→ **Action item**: The listing that follows should be duplicated character for character.

→ **Given data**:
□ □ □ □ □

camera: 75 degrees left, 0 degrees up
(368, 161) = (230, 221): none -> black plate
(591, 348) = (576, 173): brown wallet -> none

□ □ □ □ □

→ **Solution for this exercise**:
camera: 75 degrees left, 0 degrees up
(368, 161) = (230, 221): none -> black plate
(591, 348) = (576, 173): brown wallet -> none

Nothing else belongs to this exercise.